## WHAT THE TASK REQUIRES
For the material below, output exactly the span from the line with "C8: 68nF (3V3, VB) -> none" to the line with "T6: PNP (B VB, C", including both, and nothing besides.

** RECORDS PROVIDED follows **

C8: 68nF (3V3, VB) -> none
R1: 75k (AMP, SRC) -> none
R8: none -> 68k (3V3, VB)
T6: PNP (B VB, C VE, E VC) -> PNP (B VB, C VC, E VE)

** End of RECORDS PROVIDED **
** RECORDS PROVIDED follows **

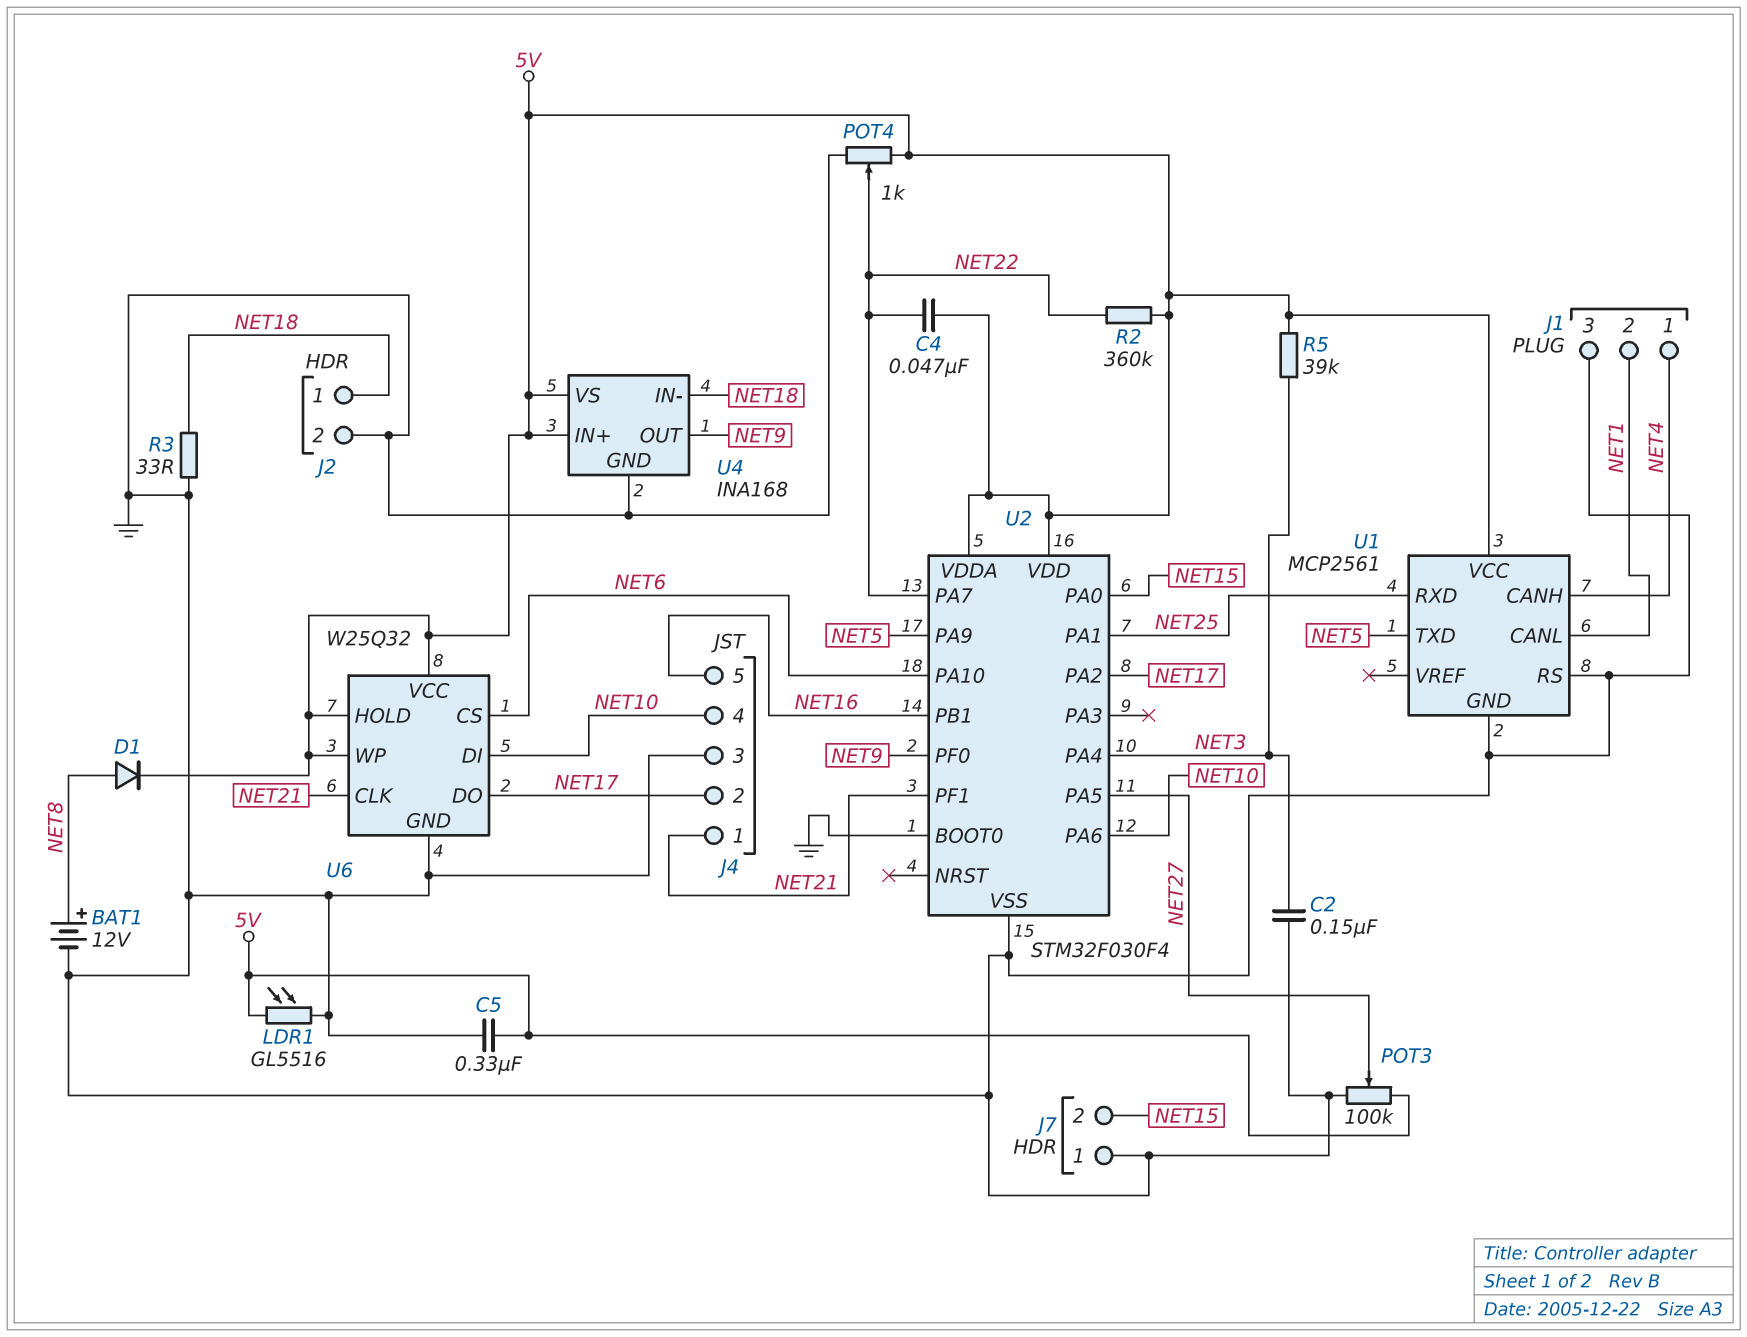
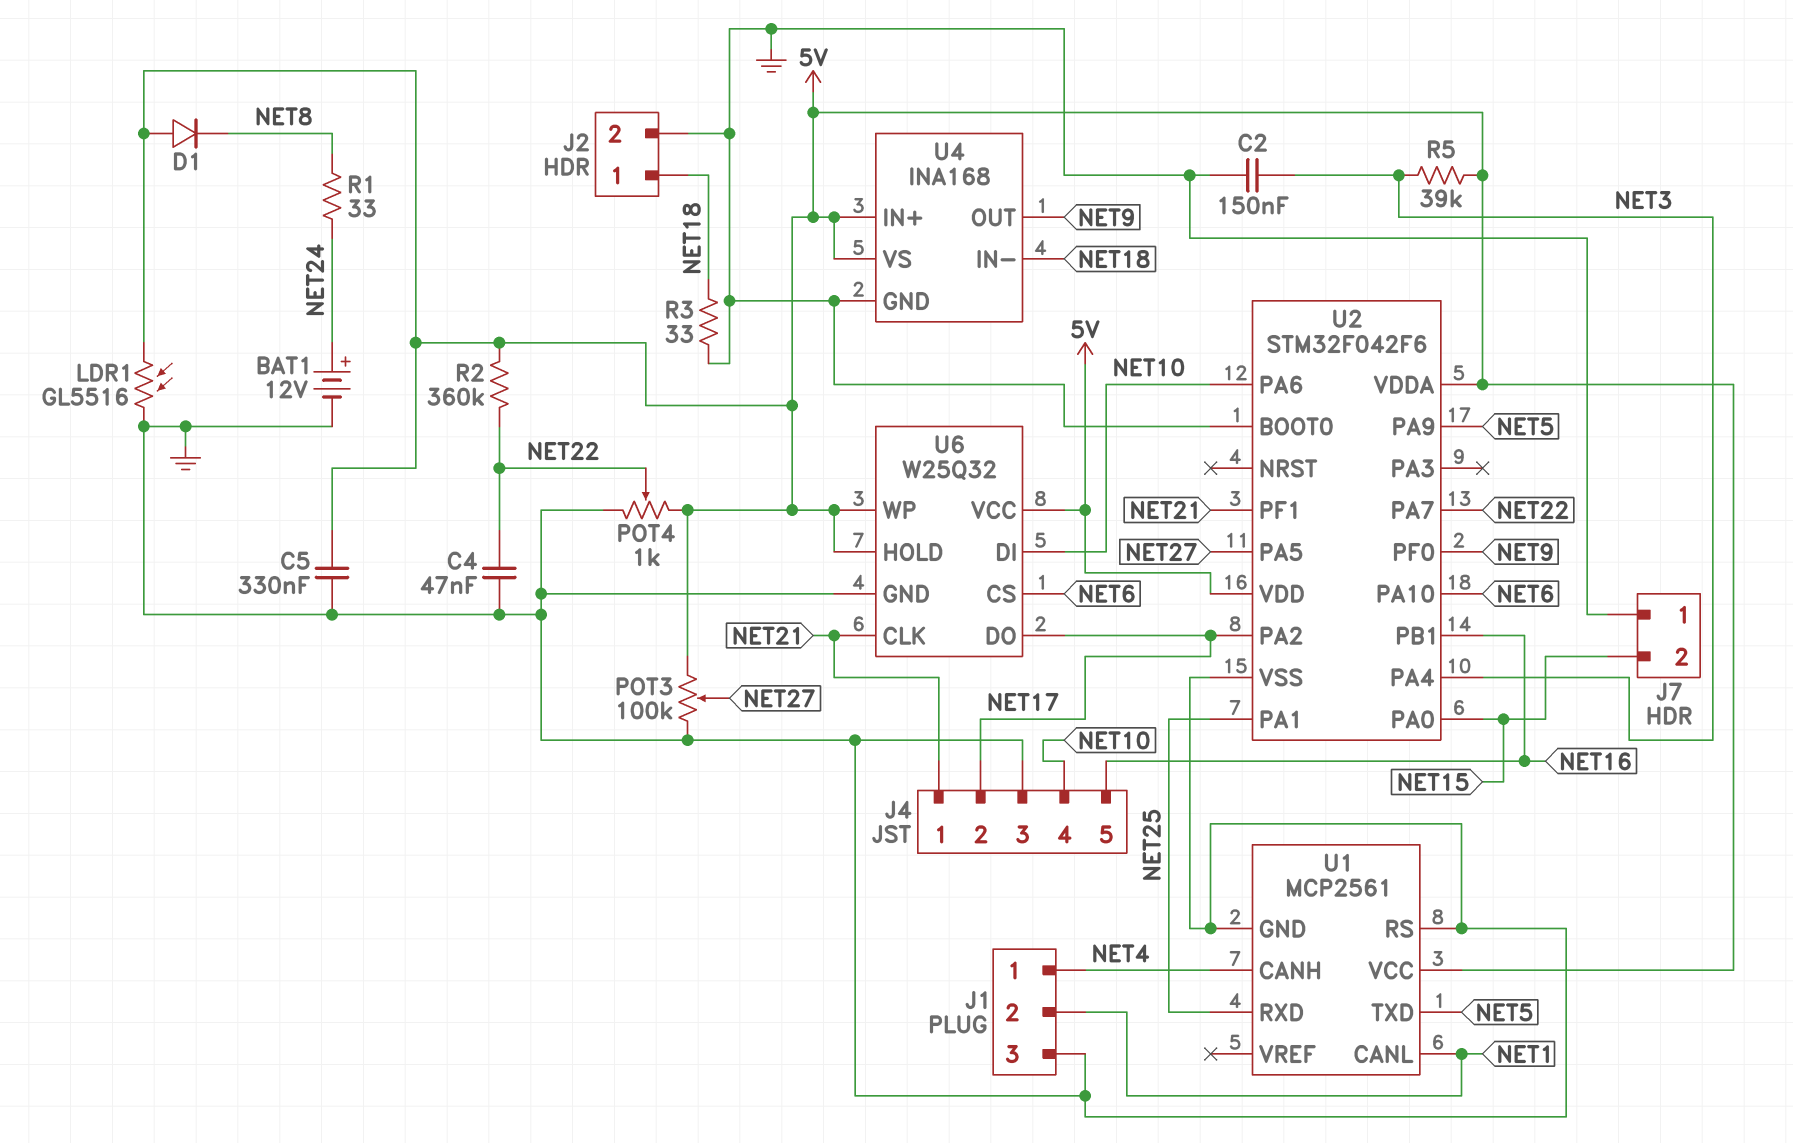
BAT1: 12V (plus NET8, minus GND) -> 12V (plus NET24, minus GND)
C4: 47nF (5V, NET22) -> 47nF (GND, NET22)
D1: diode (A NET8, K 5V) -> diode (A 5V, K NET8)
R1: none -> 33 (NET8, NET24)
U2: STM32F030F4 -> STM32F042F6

** End of RECORDS PROVIDED **

## RESPONSE TO THE EXERCISE
C8: 68nF (3V3, VB) -> none
R1: 75k (AMP, SRC) -> none
R8: none -> 68k (3V3, VB)
T6: PNP (B VB, C VE, E VC) -> PNP (B VB, C VC, E VE)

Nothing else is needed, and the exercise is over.